START Records for the exercise
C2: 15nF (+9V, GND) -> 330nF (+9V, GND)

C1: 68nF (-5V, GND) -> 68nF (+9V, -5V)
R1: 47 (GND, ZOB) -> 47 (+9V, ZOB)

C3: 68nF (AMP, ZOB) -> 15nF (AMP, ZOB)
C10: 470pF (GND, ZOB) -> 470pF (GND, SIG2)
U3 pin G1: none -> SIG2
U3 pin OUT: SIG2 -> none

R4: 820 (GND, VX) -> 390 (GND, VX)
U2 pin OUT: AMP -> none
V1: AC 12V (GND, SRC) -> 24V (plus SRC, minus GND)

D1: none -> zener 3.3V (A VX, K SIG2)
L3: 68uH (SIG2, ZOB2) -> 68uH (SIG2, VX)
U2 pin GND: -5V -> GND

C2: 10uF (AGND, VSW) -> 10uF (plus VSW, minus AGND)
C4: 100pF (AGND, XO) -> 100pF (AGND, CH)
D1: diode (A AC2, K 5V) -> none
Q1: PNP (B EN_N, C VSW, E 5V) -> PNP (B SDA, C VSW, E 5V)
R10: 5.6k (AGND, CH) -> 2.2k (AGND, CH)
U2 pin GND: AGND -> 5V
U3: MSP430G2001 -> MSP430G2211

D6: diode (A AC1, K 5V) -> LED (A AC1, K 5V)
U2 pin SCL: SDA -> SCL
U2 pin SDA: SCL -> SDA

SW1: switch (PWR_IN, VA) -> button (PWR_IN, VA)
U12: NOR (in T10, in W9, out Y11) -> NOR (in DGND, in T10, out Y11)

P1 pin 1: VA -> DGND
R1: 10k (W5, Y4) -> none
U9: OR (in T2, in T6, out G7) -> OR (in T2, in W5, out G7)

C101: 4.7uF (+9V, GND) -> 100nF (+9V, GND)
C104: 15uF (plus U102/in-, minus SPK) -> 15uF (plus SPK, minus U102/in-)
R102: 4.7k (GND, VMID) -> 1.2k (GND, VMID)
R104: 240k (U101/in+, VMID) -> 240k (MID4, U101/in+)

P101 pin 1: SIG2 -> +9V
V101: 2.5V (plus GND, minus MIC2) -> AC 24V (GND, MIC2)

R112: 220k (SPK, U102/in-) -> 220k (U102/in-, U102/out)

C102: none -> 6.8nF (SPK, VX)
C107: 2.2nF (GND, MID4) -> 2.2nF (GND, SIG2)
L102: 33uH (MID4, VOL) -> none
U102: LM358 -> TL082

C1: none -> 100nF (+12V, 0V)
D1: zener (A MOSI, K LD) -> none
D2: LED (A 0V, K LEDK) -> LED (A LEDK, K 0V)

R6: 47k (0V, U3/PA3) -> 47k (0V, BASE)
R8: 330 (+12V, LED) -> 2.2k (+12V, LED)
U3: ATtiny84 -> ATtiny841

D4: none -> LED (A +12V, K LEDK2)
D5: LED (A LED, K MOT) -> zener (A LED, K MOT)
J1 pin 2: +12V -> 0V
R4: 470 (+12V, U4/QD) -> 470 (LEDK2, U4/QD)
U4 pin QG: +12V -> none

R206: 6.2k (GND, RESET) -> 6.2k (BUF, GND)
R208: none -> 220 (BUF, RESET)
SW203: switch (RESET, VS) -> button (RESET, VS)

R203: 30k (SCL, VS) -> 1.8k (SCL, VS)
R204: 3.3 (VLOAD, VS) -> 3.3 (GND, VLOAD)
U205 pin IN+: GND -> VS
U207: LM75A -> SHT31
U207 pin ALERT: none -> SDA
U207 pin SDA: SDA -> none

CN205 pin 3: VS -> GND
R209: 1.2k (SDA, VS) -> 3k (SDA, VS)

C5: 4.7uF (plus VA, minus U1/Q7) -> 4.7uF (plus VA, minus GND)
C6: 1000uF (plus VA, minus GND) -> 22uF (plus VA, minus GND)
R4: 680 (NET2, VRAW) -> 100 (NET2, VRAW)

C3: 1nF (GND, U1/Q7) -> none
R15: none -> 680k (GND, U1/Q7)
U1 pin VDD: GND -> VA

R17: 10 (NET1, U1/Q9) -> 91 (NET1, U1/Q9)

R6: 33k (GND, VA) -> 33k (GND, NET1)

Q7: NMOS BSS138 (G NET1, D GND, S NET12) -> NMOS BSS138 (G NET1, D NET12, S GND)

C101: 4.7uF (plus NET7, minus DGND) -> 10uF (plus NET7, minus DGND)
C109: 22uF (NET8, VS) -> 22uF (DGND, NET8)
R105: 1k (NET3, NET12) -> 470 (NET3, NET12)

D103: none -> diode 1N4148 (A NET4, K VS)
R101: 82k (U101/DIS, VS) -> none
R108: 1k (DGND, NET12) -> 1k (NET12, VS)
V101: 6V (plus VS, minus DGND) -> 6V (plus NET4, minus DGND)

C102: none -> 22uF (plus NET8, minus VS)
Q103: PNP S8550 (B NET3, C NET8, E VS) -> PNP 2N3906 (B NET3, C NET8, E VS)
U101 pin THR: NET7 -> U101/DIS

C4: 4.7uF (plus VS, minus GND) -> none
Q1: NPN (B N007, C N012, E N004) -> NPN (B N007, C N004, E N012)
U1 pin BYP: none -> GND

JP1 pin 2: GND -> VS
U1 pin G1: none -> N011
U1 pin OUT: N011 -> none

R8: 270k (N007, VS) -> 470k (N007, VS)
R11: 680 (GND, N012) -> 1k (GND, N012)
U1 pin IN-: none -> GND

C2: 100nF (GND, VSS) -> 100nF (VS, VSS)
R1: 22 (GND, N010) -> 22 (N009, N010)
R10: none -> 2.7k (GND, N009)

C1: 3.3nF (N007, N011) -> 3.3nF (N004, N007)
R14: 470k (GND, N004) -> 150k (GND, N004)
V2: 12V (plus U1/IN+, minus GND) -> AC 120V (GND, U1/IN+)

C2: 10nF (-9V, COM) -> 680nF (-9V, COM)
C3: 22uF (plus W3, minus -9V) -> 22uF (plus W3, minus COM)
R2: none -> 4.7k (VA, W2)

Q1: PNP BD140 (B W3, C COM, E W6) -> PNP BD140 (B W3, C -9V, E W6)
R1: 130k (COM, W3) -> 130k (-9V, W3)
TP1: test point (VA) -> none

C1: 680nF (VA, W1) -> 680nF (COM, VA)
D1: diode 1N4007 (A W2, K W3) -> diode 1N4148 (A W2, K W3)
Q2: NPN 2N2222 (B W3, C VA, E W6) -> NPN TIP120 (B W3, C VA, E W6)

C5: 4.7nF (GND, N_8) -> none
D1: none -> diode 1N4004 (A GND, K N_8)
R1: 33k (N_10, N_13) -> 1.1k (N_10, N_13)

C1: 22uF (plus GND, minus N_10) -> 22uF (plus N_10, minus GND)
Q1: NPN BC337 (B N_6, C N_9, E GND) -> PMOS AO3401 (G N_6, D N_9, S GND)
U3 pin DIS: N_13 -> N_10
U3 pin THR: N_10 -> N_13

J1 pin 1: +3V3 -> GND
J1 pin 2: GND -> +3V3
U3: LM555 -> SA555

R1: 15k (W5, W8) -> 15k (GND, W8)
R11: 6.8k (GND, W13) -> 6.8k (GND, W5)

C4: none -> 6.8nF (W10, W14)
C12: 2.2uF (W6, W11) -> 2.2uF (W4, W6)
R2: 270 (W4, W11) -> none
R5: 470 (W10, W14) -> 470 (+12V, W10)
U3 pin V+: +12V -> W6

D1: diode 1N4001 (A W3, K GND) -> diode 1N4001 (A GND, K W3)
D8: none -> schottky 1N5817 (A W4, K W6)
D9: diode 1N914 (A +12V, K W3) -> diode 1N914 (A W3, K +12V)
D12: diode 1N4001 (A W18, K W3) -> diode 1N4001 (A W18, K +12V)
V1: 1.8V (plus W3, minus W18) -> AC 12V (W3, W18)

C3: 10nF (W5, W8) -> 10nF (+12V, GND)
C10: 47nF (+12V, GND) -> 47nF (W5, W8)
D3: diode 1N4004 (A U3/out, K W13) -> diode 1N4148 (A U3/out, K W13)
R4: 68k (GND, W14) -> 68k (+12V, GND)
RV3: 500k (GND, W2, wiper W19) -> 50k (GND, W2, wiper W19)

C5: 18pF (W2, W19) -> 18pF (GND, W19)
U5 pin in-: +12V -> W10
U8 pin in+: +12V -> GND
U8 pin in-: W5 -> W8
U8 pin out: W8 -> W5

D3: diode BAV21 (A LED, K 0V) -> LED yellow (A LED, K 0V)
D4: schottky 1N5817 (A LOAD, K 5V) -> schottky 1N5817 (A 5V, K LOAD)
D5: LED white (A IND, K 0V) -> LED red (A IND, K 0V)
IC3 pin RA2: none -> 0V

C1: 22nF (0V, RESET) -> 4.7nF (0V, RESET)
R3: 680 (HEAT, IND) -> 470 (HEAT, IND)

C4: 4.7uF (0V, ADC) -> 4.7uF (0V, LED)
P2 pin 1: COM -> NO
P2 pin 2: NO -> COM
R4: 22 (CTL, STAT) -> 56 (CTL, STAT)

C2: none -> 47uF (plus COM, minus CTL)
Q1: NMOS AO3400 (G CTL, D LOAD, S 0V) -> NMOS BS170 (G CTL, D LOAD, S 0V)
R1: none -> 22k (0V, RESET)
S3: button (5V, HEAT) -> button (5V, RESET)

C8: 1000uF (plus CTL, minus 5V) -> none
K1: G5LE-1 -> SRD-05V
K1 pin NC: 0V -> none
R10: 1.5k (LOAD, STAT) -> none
END Records for the exercise
:: About this exercise ::
Each line from the top of the records through the one with "Q1: PNP (B EN_N, C" should be returned exactly. Leave out everything else.

:: Task result ::
C2: 15nF (+9V, GND) -> 330nF (+9V, GND)

C1: 68nF (-5V, GND) -> 68nF (+9V, -5V)
R1: 47 (GND, ZOB) -> 47 (+9V, ZOB)

C3: 68nF (AMP, ZOB) -> 15nF (AMP, ZOB)
C10: 470pF (GND, ZOB) -> 470pF (GND, SIG2)
U3 pin G1: none -> SIG2
U3 pin OUT: SIG2 -> none

R4: 820 (GND, VX) -> 390 (GND, VX)
U2 pin OUT: AMP -> none
V1: AC 12V (GND, SRC) -> 24V (plus SRC, minus GND)

D1: none -> zener 3.3V (A VX, K SIG2)
L3: 68uH (SIG2, ZOB2) -> 68uH (SIG2, VX)
U2 pin GND: -5V -> GND

C2: 10uF (AGND, VSW) -> 10uF (plus VSW, minus AGND)
C4: 100pF (AGND, XO) -> 100pF (AGND, CH)
D1: diode (A AC2, K 5V) -> none
Q1: PNP (B EN_N, C VSW, E 5V) -> PNP (B SDA, C VSW, E 5V)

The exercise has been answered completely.